### Information provided
+++++

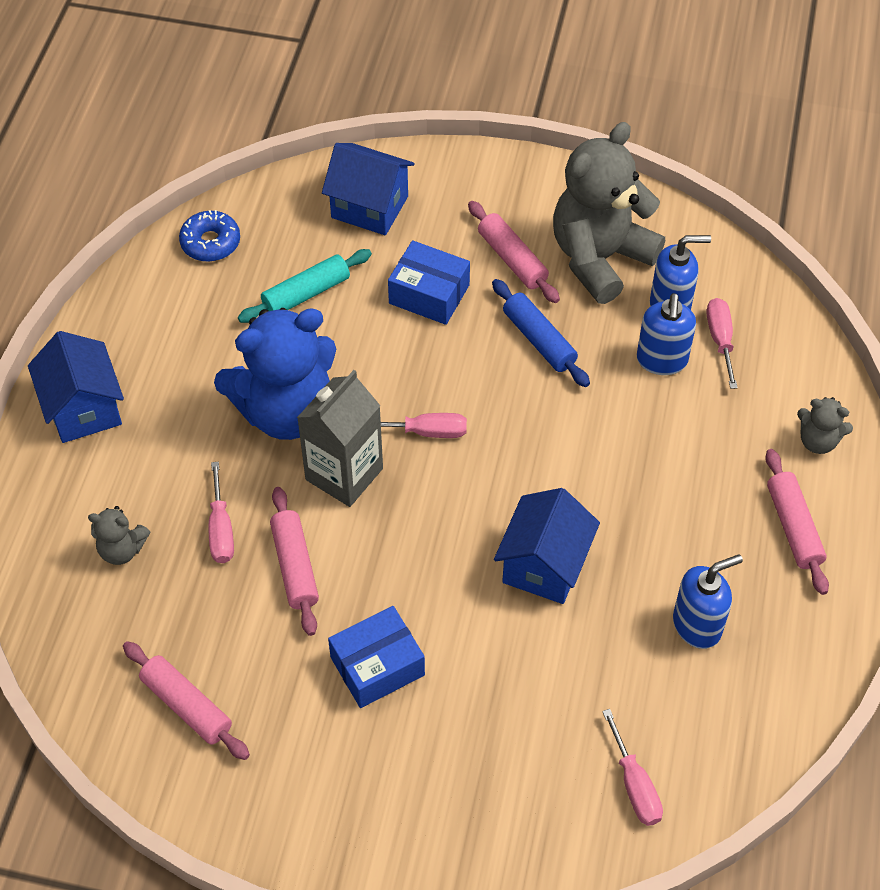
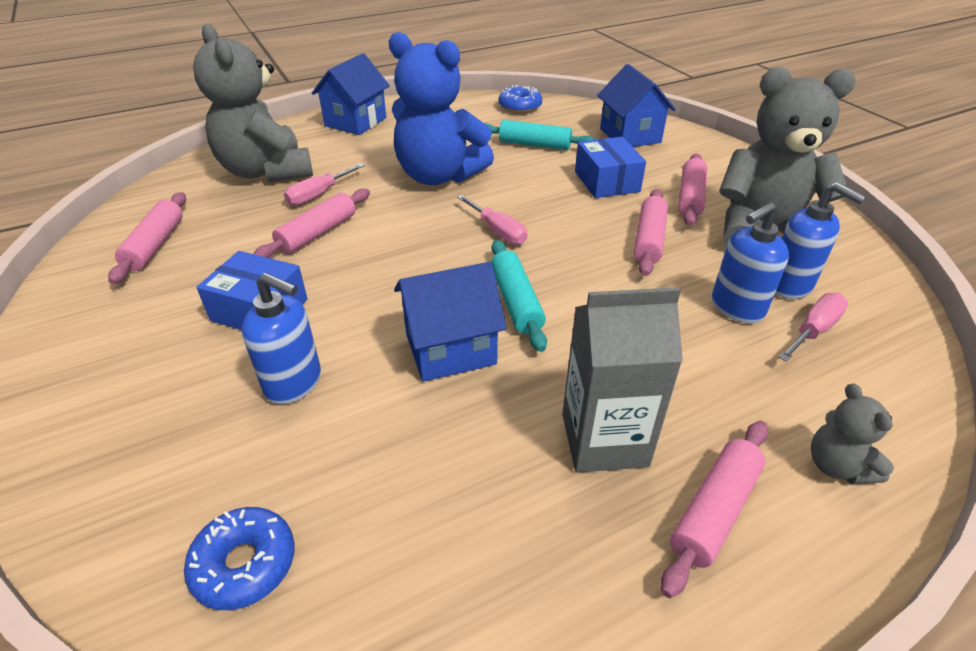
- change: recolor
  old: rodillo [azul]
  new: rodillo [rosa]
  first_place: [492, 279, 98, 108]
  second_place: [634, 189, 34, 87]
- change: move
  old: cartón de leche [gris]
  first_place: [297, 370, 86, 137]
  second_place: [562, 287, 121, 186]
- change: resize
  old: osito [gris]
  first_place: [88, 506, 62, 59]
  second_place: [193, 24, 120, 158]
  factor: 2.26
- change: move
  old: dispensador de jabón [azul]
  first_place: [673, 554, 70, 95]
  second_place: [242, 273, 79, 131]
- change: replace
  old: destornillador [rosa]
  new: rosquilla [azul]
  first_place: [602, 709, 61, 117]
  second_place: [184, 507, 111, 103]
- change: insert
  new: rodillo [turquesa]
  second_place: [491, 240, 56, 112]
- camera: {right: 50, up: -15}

+++++

### Directions
Each record above needs to be retyped exactly, without any pictures.

### Response area
- change: recolor
  old: rodillo [azul]
  new: rodillo [rosa]
  first_place: [492, 279, 98, 108]
  second_place: [634, 189, 34, 87]
- change: move
  old: cartón de leche [gris]
  first_place: [297, 370, 86, 137]
  second_place: [562, 287, 121, 186]
- change: resize
  old: osito [gris]
  first_place: [88, 506, 62, 59]
  second_place: [193, 24, 120, 158]
  factor: 2.26
- change: move
  old: dispensador de jabón [azul]
  first_place: [673, 554, 70, 95]
  second_place: [242, 273, 79, 131]
- change: replace
  old: destornillador [rosa]
  new: rosquilla [azul]
  first_place: [602, 709, 61, 117]
  second_place: [184, 507, 111, 103]
- change: insert
  new: rodillo [turquesa]
  second_place: [491, 240, 56, 112]
- camera: {right: 50, up: -15}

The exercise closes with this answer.